Start of TASK MATERIAL
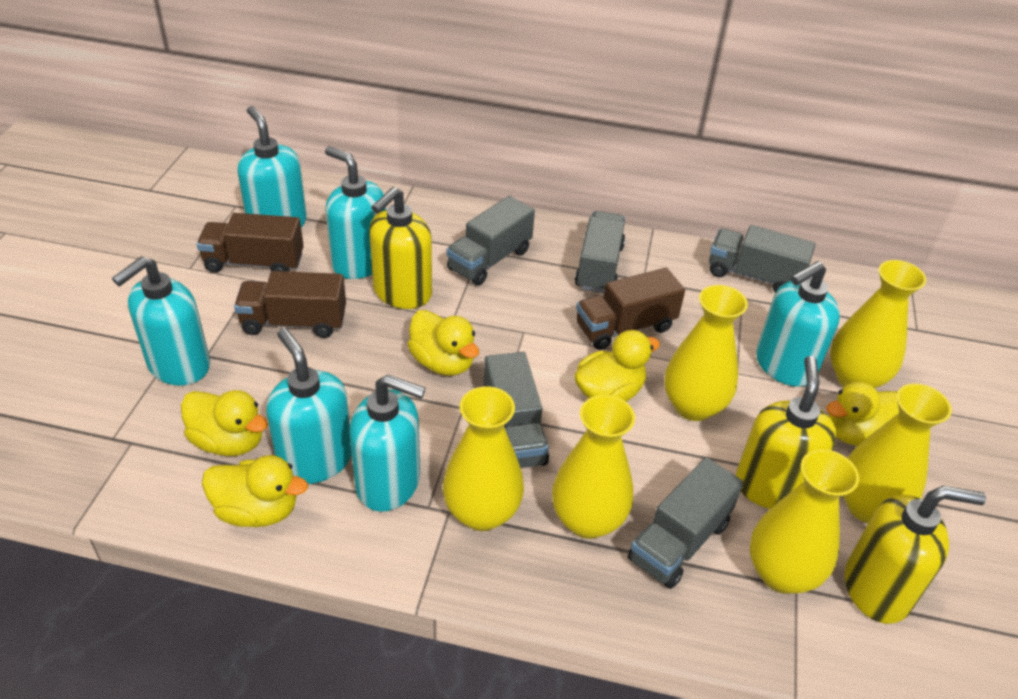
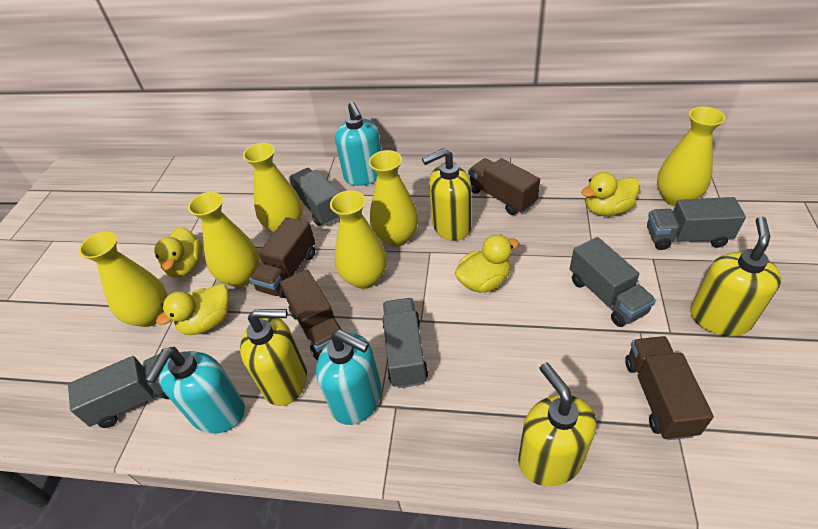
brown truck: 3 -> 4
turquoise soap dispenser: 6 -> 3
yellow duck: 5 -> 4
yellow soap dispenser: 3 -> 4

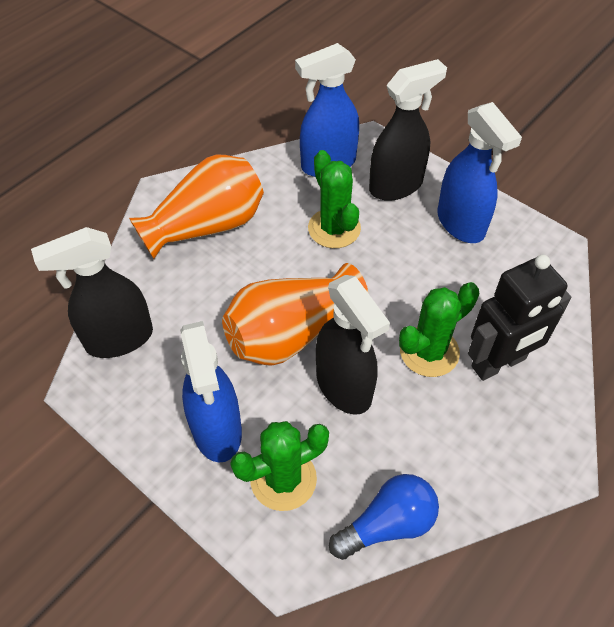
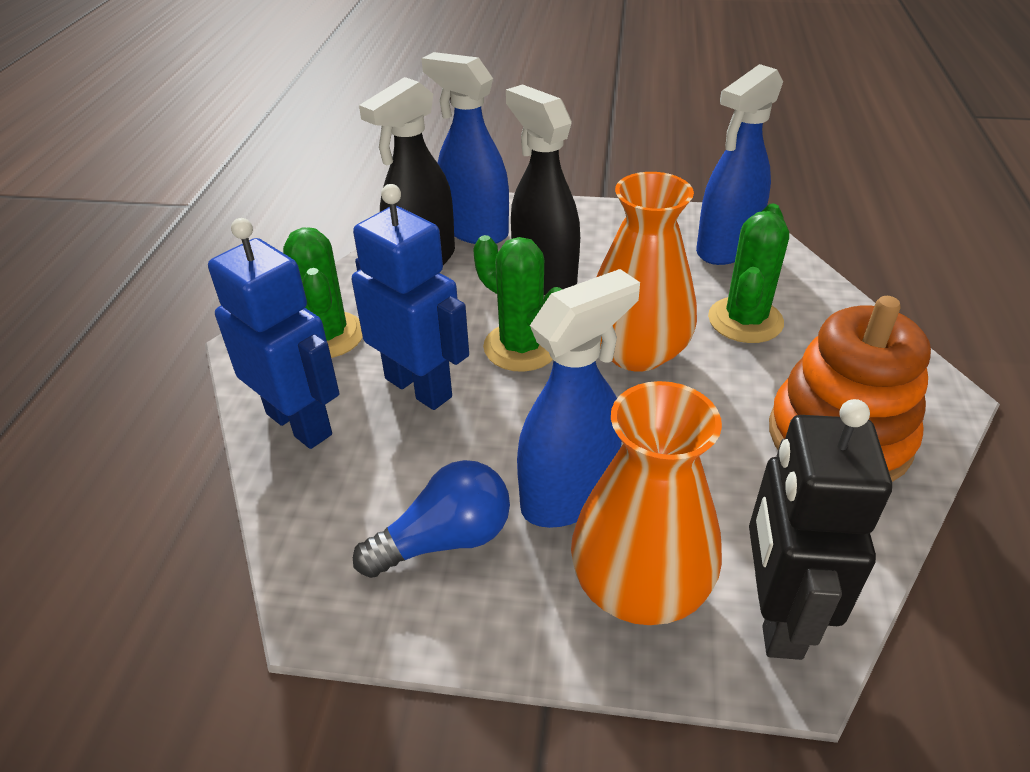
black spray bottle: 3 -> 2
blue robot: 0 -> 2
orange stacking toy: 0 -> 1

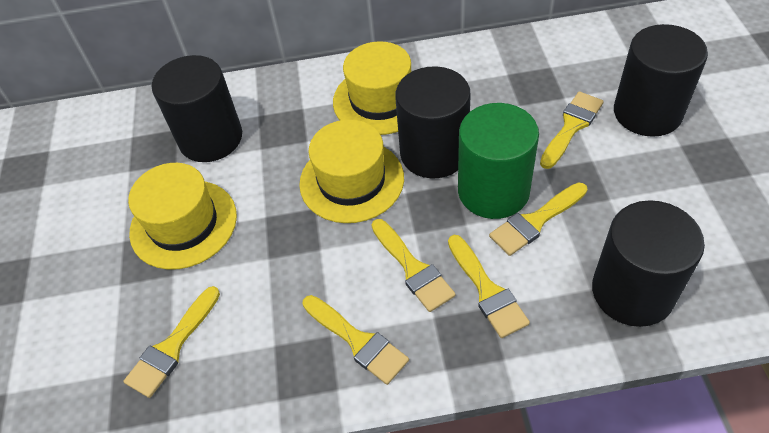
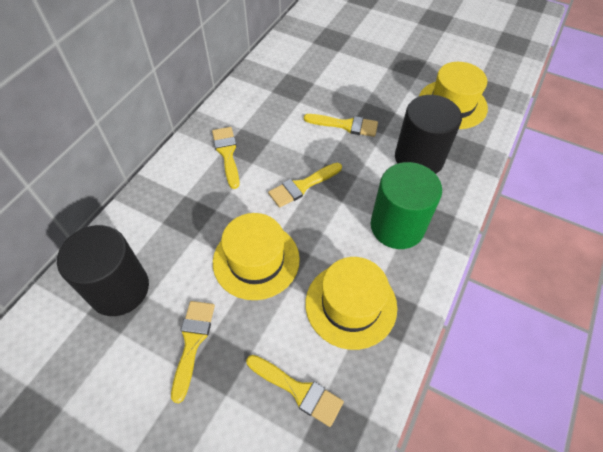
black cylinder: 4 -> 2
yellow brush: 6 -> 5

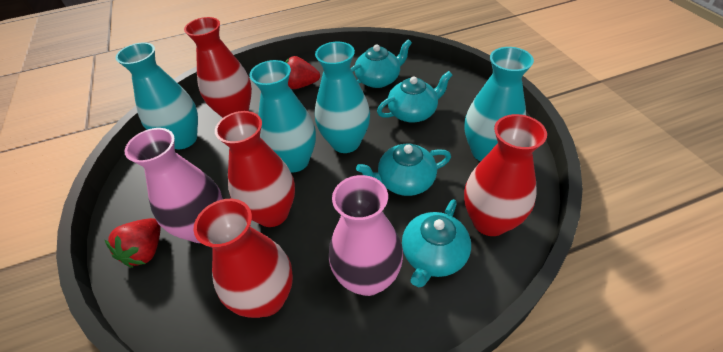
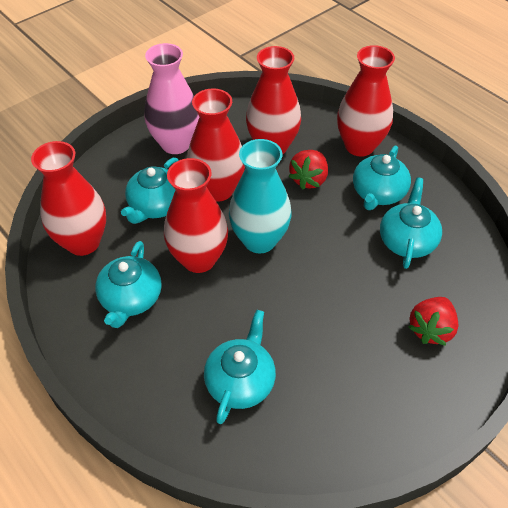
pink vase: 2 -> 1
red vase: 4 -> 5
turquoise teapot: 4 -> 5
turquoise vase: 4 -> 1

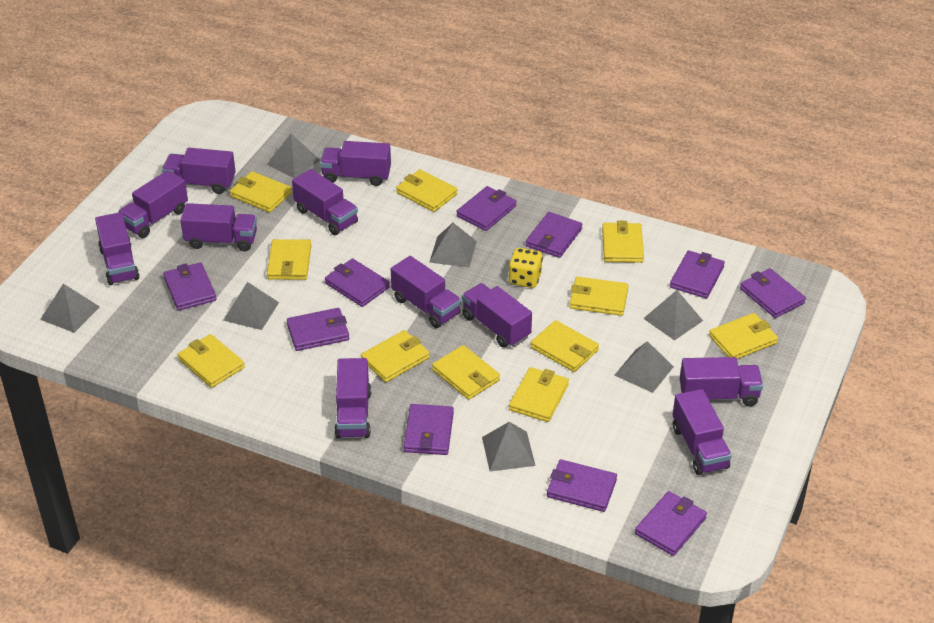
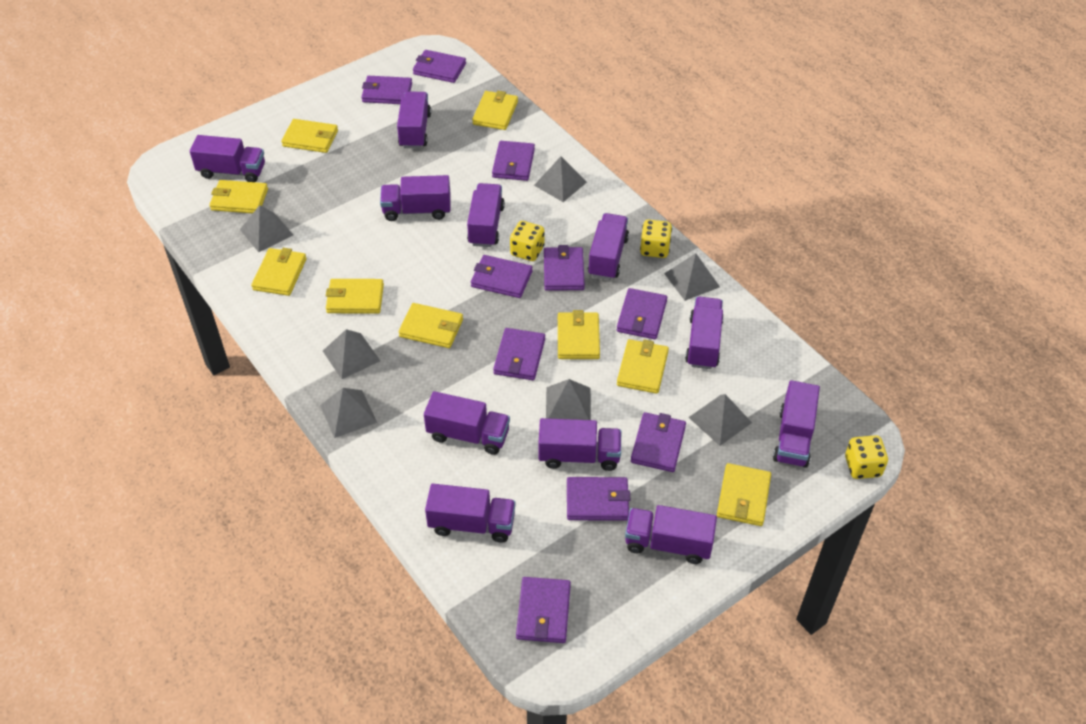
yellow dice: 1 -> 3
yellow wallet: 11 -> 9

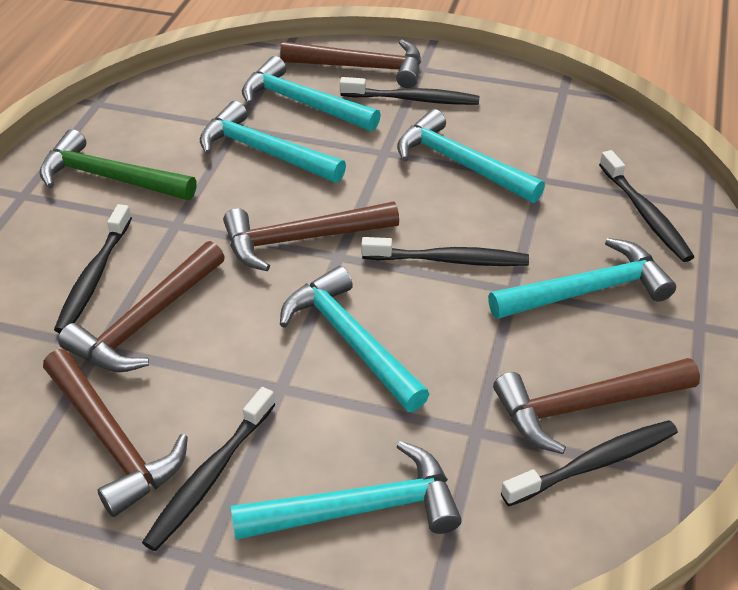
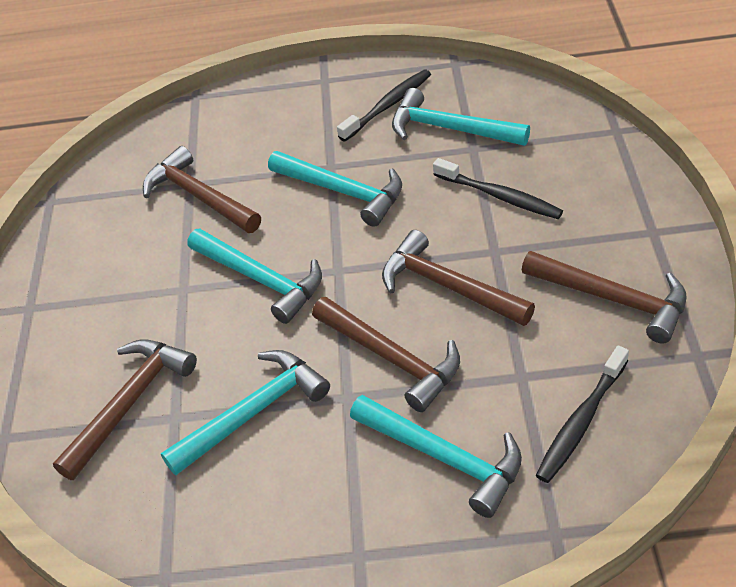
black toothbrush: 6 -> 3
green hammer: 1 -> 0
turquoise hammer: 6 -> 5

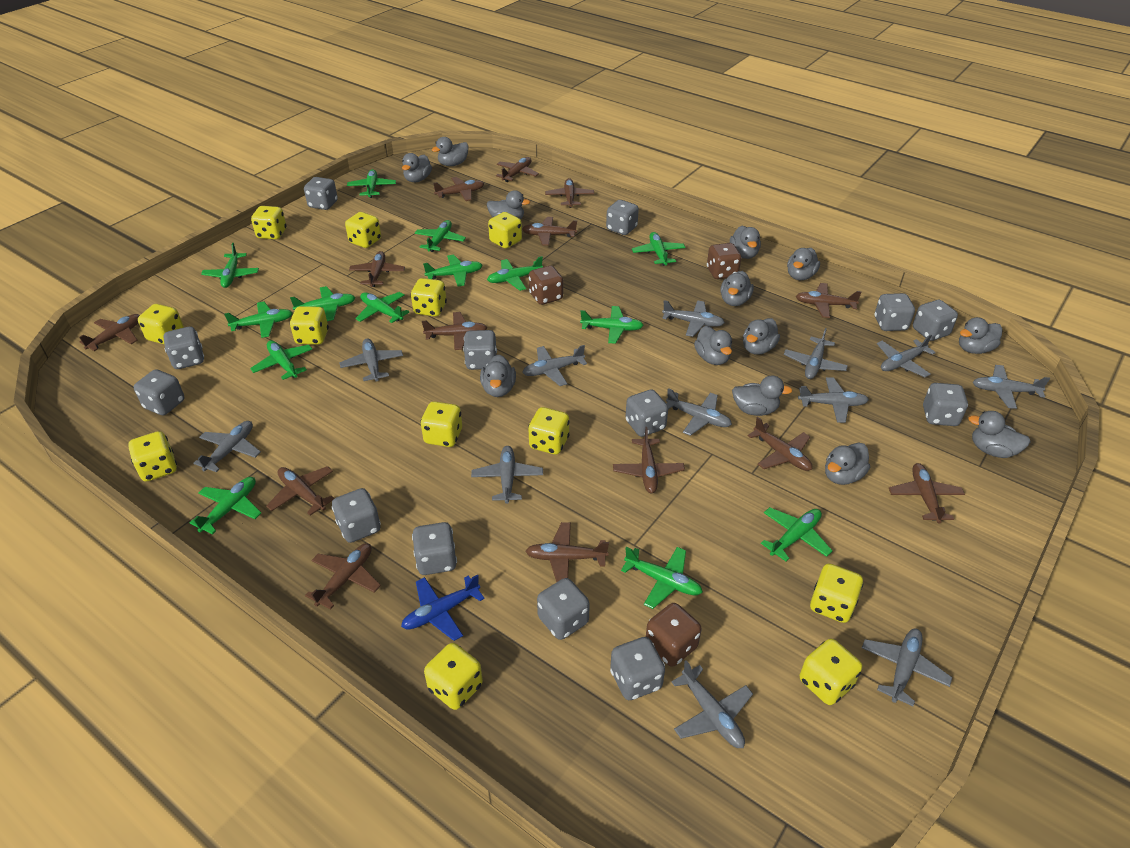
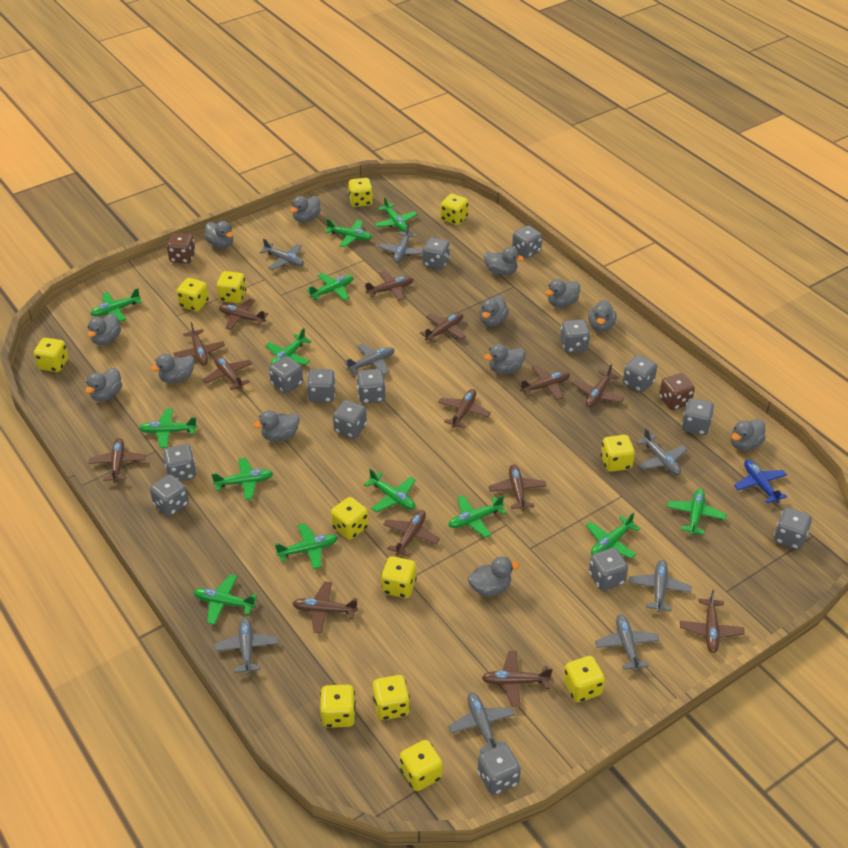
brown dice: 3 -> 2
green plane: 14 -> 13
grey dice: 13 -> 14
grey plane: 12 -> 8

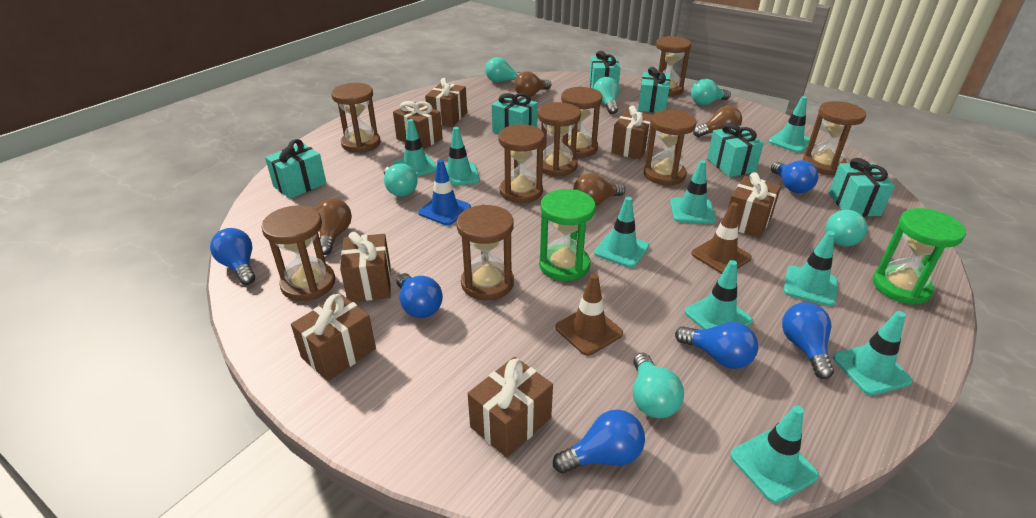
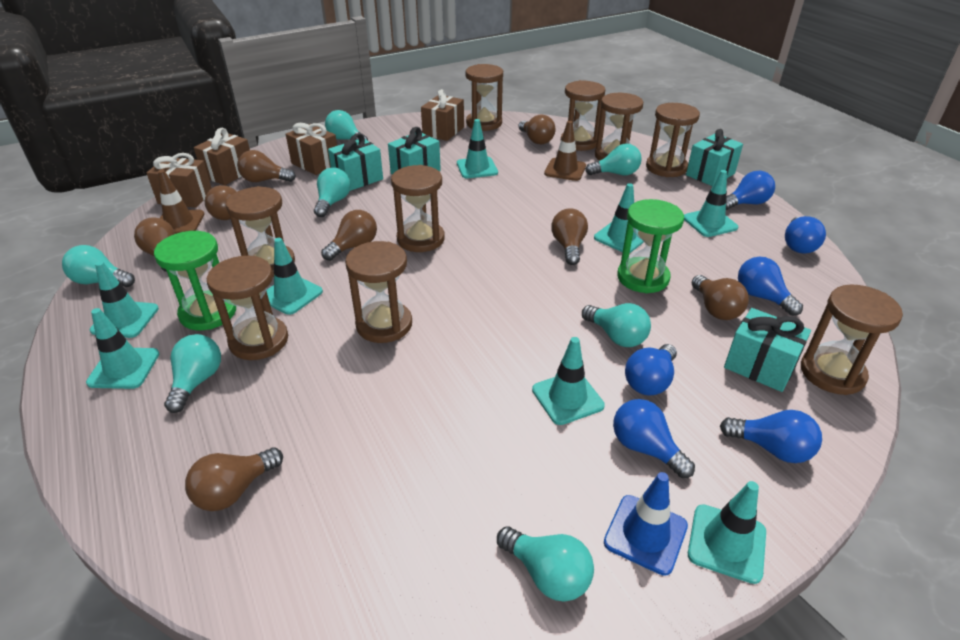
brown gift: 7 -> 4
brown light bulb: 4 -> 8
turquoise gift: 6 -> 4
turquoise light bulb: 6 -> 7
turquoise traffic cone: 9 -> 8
End of TASK MATERIAL
→ WORK TO BE COMPLETED
Please transcribe exactly the lines from the one containing "brown dice: 3 -> 2" through the final line of the data, including both, and nothing else. Pictures are to be left out.

→ TASK OUTPUT
brown dice: 3 -> 2
green plane: 14 -> 13
grey dice: 13 -> 14
grey plane: 12 -> 8

brown gift: 7 -> 4
brown light bulb: 4 -> 8
turquoise gift: 6 -> 4
turquoise light bulb: 6 -> 7
turquoise traffic cone: 9 -> 8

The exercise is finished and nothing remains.